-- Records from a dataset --
▬▬▬▬▬▬
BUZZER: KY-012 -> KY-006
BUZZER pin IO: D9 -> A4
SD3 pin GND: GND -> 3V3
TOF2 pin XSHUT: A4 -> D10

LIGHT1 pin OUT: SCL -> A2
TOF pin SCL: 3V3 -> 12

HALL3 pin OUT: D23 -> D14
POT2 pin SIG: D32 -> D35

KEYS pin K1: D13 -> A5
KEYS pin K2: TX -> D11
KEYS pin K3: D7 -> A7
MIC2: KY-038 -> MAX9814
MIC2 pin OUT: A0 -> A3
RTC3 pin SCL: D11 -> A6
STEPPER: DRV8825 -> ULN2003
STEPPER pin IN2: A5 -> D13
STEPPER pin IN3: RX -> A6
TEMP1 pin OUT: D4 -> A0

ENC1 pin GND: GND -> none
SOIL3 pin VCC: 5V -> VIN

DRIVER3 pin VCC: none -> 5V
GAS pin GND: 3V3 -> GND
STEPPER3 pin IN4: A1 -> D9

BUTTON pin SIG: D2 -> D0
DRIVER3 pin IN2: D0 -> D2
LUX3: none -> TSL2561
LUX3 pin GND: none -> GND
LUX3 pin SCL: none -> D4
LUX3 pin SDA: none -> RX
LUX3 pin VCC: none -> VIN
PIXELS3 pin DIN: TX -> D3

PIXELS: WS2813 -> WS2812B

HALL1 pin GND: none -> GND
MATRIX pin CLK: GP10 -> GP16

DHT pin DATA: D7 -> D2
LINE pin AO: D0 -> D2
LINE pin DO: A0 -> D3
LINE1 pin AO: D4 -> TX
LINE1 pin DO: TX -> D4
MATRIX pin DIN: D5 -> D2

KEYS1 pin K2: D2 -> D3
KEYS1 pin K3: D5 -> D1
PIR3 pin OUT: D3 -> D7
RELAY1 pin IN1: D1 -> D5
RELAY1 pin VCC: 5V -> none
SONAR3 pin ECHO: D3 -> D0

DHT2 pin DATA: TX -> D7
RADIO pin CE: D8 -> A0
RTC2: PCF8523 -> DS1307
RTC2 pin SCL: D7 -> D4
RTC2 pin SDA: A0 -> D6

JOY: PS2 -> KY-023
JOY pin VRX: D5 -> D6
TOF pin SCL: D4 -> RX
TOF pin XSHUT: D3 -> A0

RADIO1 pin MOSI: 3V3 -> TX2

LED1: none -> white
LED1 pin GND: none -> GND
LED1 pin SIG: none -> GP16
▬▬▬▬▬▬
-- Aim of the exercise --
Write out, exactly as they appear, the lines from the one containing "RTC2 pin SCL: D7 -> D4" through the last line of the records above, both included, and nothing more.

-- Written reply --
RTC2 pin SCL: D7 -> D4
RTC2 pin SDA: A0 -> D6

JOY: PS2 -> KY-023
JOY pin VRX: D5 -> D6
TOF pin SCL: D4 -> RX
TOF pin XSHUT: D3 -> A0

RADIO1 pin MOSI: 3V3 -> TX2

LED1: none -> white
LED1 pin GND: none -> GND
LED1 pin SIG: none -> GP16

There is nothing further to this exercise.